_DIRECTIVE_
Find each line in the material that contains the word "appears" and copy every one of those lines out.
— Begin RECORDS SUPPLIED —
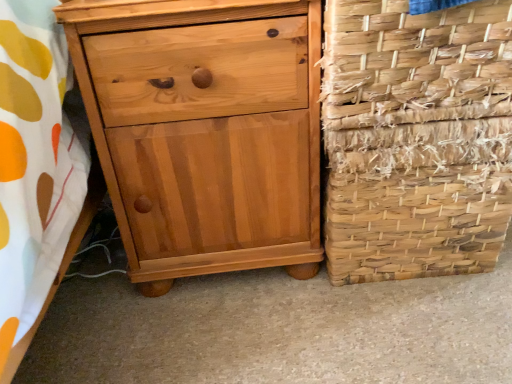
Where is `free point in front of light brown wood chest of drawers at left`? The image size is (512, 384). free point in front of light brown wood chest of drawers at left is located at coordinates (238, 337).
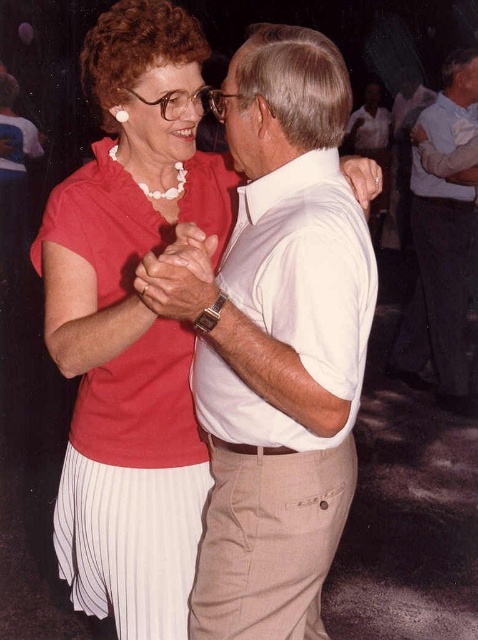
Question: Considering the relative positions of matte red dress at center and white cotton shirt at upper center in the image provided, where is matte red dress at center located with respect to white cotton shirt at upper center?

Choices:
 (A) below
 (B) above

Answer: (A)

Question: Does matte white blouse at center have a greater width compared to white cotton shirt at upper center?

Choices:
 (A) no
 (B) yes

Answer: (A)

Question: Among these points, which one is farthest from the camera?

Choices:
 (A) (169, 621)
 (B) (460, 104)
 (C) (152, 609)

Answer: (B)

Question: Is matte red dress at center to the right of white cotton shirt at upper center from the viewer's perspective?

Choices:
 (A) no
 (B) yes

Answer: (A)

Question: Which object appears farthest from the camera in this image?

Choices:
 (A) matte white blouse at center
 (B) white cotton shirt at upper center
 (C) matte red dress at center

Answer: (B)

Question: Which of the following is the farthest from the observer?

Choices:
 (A) matte white blouse at center
 (B) white cotton shirt at upper center
 (C) matte red dress at center

Answer: (B)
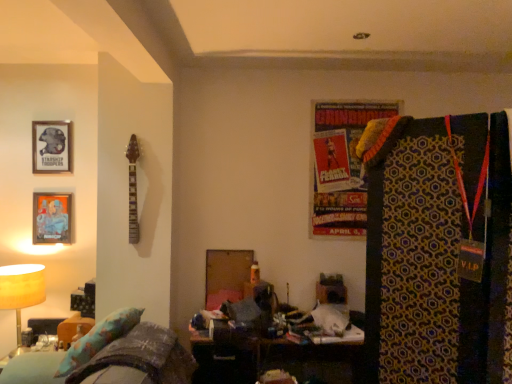
Question: From the image's perspective, is matte yellow lampshade at left above metallic silver picture frame at upper left, which appears as the 2th picture frame when ordered from the bottom?

Choices:
 (A) yes
 (B) no

Answer: (B)

Question: Can you confirm if matte yellow lampshade at left is positioned to the left of metallic silver picture frame at upper left, which appears as the 2th picture frame when ordered from the bottom?

Choices:
 (A) yes
 (B) no

Answer: (A)

Question: Is matte yellow lampshade at left wider than metallic silver picture frame at upper left, which appears as the 2th picture frame when ordered from the bottom?

Choices:
 (A) yes
 (B) no

Answer: (A)

Question: Is matte yellow lampshade at left in contact with metallic silver picture frame at upper left, positioned as the 1th picture frame in top-to-bottom order?

Choices:
 (A) yes
 (B) no

Answer: (B)

Question: Considering the relative sizes of matte yellow lampshade at left and metallic silver picture frame at upper left, positioned as the 1th picture frame in top-to-bottom order, in the image provided, is matte yellow lampshade at left thinner than metallic silver picture frame at upper left, positioned as the 1th picture frame in top-to-bottom order,?

Choices:
 (A) no
 (B) yes

Answer: (A)

Question: In terms of size, does fluffy fabric couch at lower left appear bigger or smaller than matte yellow lampshade at left?

Choices:
 (A) big
 (B) small

Answer: (A)

Question: Is fluffy fabric couch at lower left to the left or to the right of matte yellow lampshade at left in the image?

Choices:
 (A) left
 (B) right

Answer: (B)

Question: Is point [x=59, y=352] positioned closer to the camera than point [x=8, y=296]?

Choices:
 (A) closer
 (B) farther

Answer: (A)

Question: Would you say fluffy fabric couch at lower left is inside or outside matte yellow lampshade at left?

Choices:
 (A) outside
 (B) inside

Answer: (A)

Question: Is fluffy fabric couch at lower left taller or shorter than metallic silver picture frame at left, the 1th picture frame ordered from the bottom?

Choices:
 (A) tall
 (B) short

Answer: (A)

Question: Considering the positions of fluffy fabric couch at lower left and metallic silver picture frame at left, the 1th picture frame ordered from the bottom, in the image, is fluffy fabric couch at lower left wider or thinner than metallic silver picture frame at left, the 1th picture frame ordered from the bottom,?

Choices:
 (A) wide
 (B) thin

Answer: (A)

Question: Is fluffy fabric couch at lower left to the left or to the right of metallic silver picture frame at left, which is the second picture frame from top to bottom, in the image?

Choices:
 (A) left
 (B) right

Answer: (B)

Question: From the image's perspective, is fluffy fabric couch at lower left located above or below metallic silver picture frame at left, the 1th picture frame ordered from the bottom?

Choices:
 (A) below
 (B) above

Answer: (A)

Question: Is matte yellow lampshade at left situated inside metallic silver picture frame at upper left, positioned as the 1th picture frame in top-to-bottom order, or outside?

Choices:
 (A) inside
 (B) outside

Answer: (B)

Question: Looking at the image, does matte yellow lampshade at left seem bigger or smaller compared to metallic silver picture frame at upper left, which appears as the 2th picture frame when ordered from the bottom?

Choices:
 (A) big
 (B) small

Answer: (A)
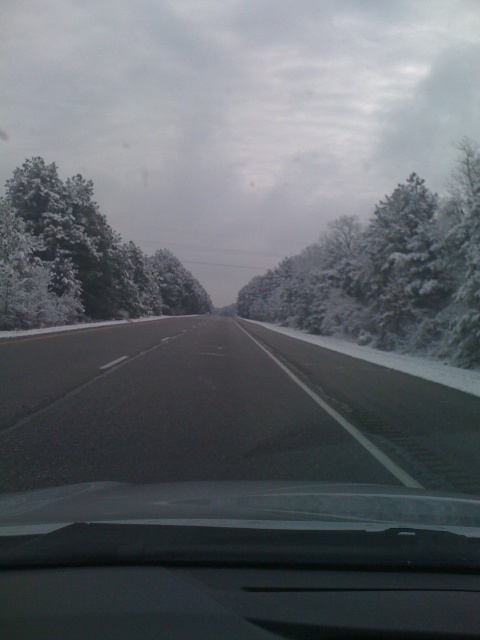
Is snow-covered evergreen at center wider than white frosty trees at left?

Yes, snow-covered evergreen at center is wider than white frosty trees at left.

Is point (397, 244) farther from viewer compared to point (20, 292)?

No, (397, 244) is closer to viewer.

Where is `snow-covered evergreen at center`? The height and width of the screenshot is (640, 480). snow-covered evergreen at center is located at coordinates (388, 273).

Which is in front, point (381, 468) or point (163, 300)?

Point (381, 468) is in front.

Who is lower down, black asphalt highway at center or white frosty trees at left?

Positioned lower is black asphalt highway at center.

Which is in front, point (151, 465) or point (43, 250)?

Point (151, 465)

The height and width of the screenshot is (640, 480). What are the coordinates of `black asphalt highway at center` in the screenshot? It's located at (222, 410).

The image size is (480, 640). What do you see at coordinates (222, 410) in the screenshot? I see `black asphalt highway at center` at bounding box center [222, 410].

Can you confirm if black asphalt highway at center is positioned to the left of snow-covered evergreen at center?

Correct, you'll find black asphalt highway at center to the left of snow-covered evergreen at center.

This screenshot has height=640, width=480. Identify the location of black asphalt highway at center. (222, 410).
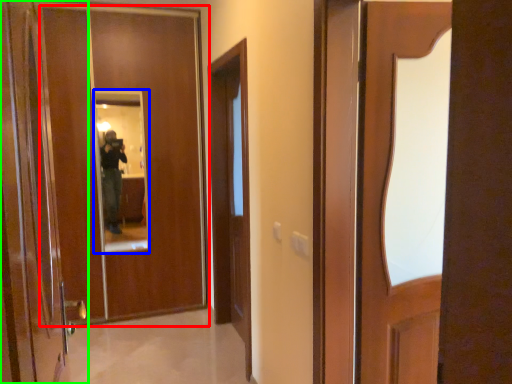
Question: Based on their relative distances, which object is nearer to door (highlighted by a red box)? Choose from mirror (highlighted by a blue box) and door (highlighted by a green box).

Choices:
 (A) mirror
 (B) door

Answer: (A)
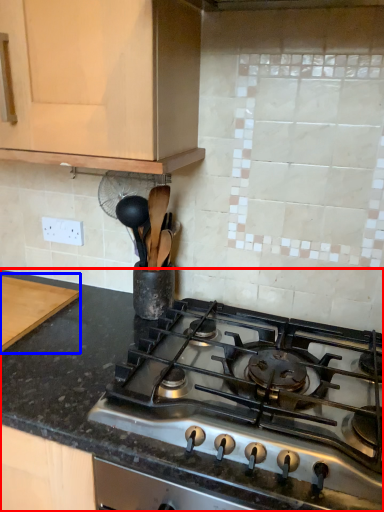
Question: Which object is closer to the camera taking this photo, countertop (highlighted by a red box) or cutting board (highlighted by a blue box)?

Choices:
 (A) countertop
 (B) cutting board

Answer: (A)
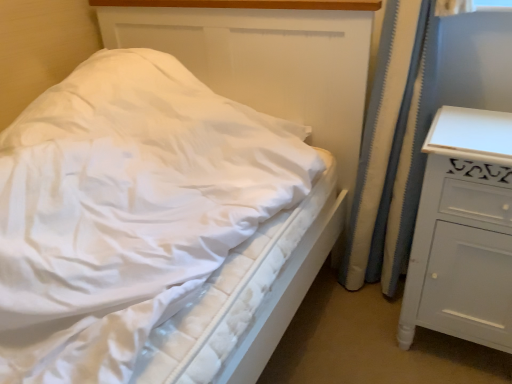
Locate an element on the screen. Image resolution: width=512 pixels, height=384 pixels. blank space situated above white painted wood chest of drawers at right (from a real-world perspective) is located at coordinates (479, 122).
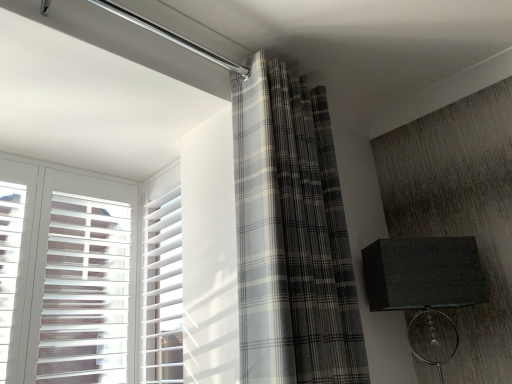
Question: Is matte black lampshade at right smaller than gray plaid curtain at center?

Choices:
 (A) no
 (B) yes

Answer: (B)

Question: Would you say matte black lampshade at right is outside gray plaid curtain at center?

Choices:
 (A) yes
 (B) no

Answer: (A)

Question: Can gray plaid curtain at center be found inside matte black lampshade at right?

Choices:
 (A) no
 (B) yes

Answer: (A)

Question: Considering the relative sizes of matte black lampshade at right and gray plaid curtain at center in the image provided, is matte black lampshade at right shorter than gray plaid curtain at center?

Choices:
 (A) yes
 (B) no

Answer: (A)

Question: Considering the relative positions of matte black lampshade at right and gray plaid curtain at center in the image provided, is matte black lampshade at right to the left of gray plaid curtain at center from the viewer's perspective?

Choices:
 (A) yes
 (B) no

Answer: (B)

Question: Is gray plaid curtain at center situated inside white plastic blinds at left or outside?

Choices:
 (A) outside
 (B) inside

Answer: (A)

Question: Is gray plaid curtain at center in front of or behind white plastic blinds at left in the image?

Choices:
 (A) behind
 (B) front

Answer: (B)

Question: Is point (320, 347) positioned closer to the camera than point (146, 193)?

Choices:
 (A) closer
 (B) farther

Answer: (A)

Question: In terms of size, does gray plaid curtain at center appear bigger or smaller than white plastic blinds at left?

Choices:
 (A) big
 (B) small

Answer: (A)

Question: Considering the positions of white plastic blinds at left and matte black lampshade at right in the image, is white plastic blinds at left bigger or smaller than matte black lampshade at right?

Choices:
 (A) small
 (B) big

Answer: (A)

Question: From the image's perspective, is white plastic blinds at left positioned above or below matte black lampshade at right?

Choices:
 (A) above
 (B) below

Answer: (A)

Question: Is white plastic blinds at left situated inside matte black lampshade at right or outside?

Choices:
 (A) outside
 (B) inside

Answer: (A)

Question: In the image, is white plastic blinds at left positioned in front of or behind matte black lampshade at right?

Choices:
 (A) front
 (B) behind

Answer: (B)

Question: Visually, is gray plaid curtain at center positioned to the left or to the right of matte black lampshade at right?

Choices:
 (A) left
 (B) right

Answer: (A)

Question: In the image, is gray plaid curtain at center positioned in front of or behind matte black lampshade at right?

Choices:
 (A) behind
 (B) front

Answer: (B)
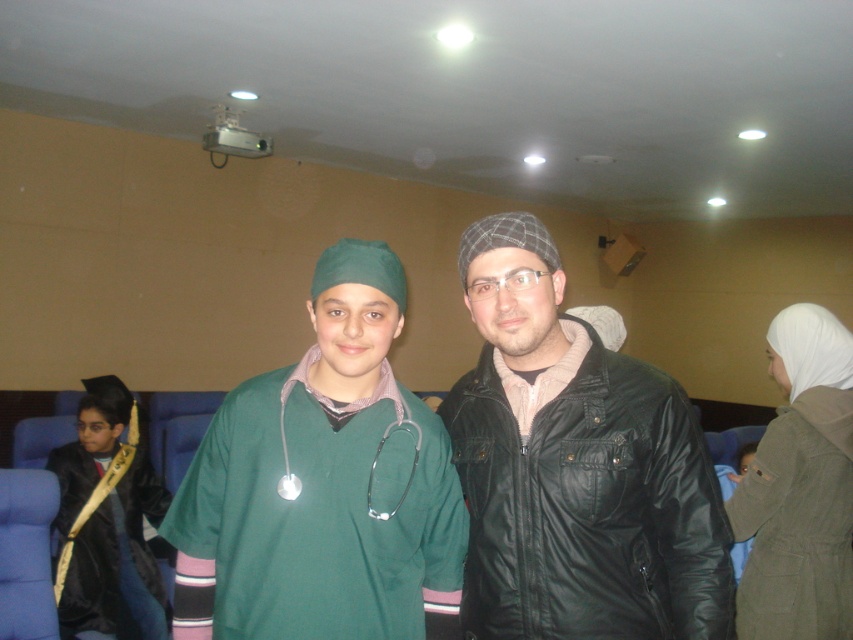
Based on the photo, you are organizing a school event and need to seat two guests who will be sitting side by side. The guests are wearing the green matte scrub at center and the black satin graduation gown at lower left. Based on their clothing width, which guest should you place on the side with more space to ensure comfort?

The green matte scrub at center might be wider than black satin graduation gown at lower left, so the guest wearing the green matte scrub at center should be placed on the side with more space to accommodate their wider clothing.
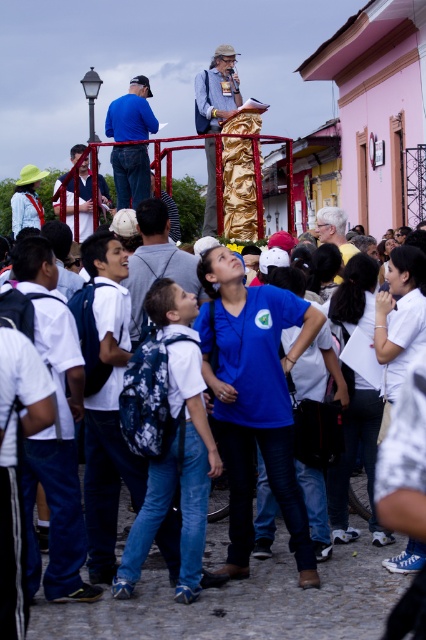
Question: Among these objects, which one is nearest to the camera?

Choices:
 (A) blue backpack at center
 (B) matte black shirt at center
 (C) denim jacket at upper center

Answer: (A)

Question: From the image, what is the correct spatial relationship of blue backpack at center in relation to gray hair at center?

Choices:
 (A) above
 (B) below

Answer: (B)

Question: Which of the following is the closest to the observer?

Choices:
 (A) (210, 96)
 (B) (350, 248)
 (C) (81, 164)
 (D) (129, 173)

Answer: (B)

Question: Does white backpack at center come behind blue backpack at center?

Choices:
 (A) no
 (B) yes

Answer: (A)

Question: Can you confirm if blue denim jeans at left is positioned below matte black shirt at center?

Choices:
 (A) yes
 (B) no

Answer: (A)

Question: Among these objects, which one is farthest from the camera?

Choices:
 (A) gray hair at center
 (B) white backpack at center
 (C) blue backpack at center
 (D) matte black shirt at center

Answer: (D)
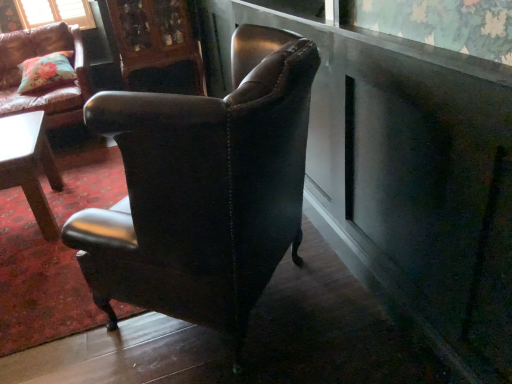
Question: In the image, is leather cushioned armchair at upper left, which ranks as the 1th chair in left-to-right order, positioned in front of or behind wooden carved cabinet at upper center?

Choices:
 (A) front
 (B) behind

Answer: (A)

Question: In terms of height, does leather cushioned armchair at upper left, marked as the second chair in a front-to-back arrangement, look taller or shorter compared to wooden carved cabinet at upper center?

Choices:
 (A) tall
 (B) short

Answer: (B)

Question: Which of these objects is positioned farthest from the matte brown leather chair at center, the first chair positioned from the front?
— End RECORDS SUPPLIED —
_ANSWER FOR THIS EXERCISE_
Question: Which object appears farthest from the camera in this image?
Question: From the image's perspective, is matte yellow lampshade at left above metallic silver picture frame at upper left, which appears as the 2th picture frame when ordered from the bottom?
Question: Can you confirm if matte yellow lampshade at left is positioned to the left of metallic silver picture frame at upper left, which appears as the 2th picture frame when ordered from the bottom?
Question: Is matte yellow lampshade at left wider than metallic silver picture frame at upper left, which appears as the 2th picture frame when ordered from the bottom?
Question: Looking at the image, does matte yellow lampshade at left seem bigger or smaller compared to metallic silver picture frame at upper left, which appears as the 2th picture frame when ordered from the bottom?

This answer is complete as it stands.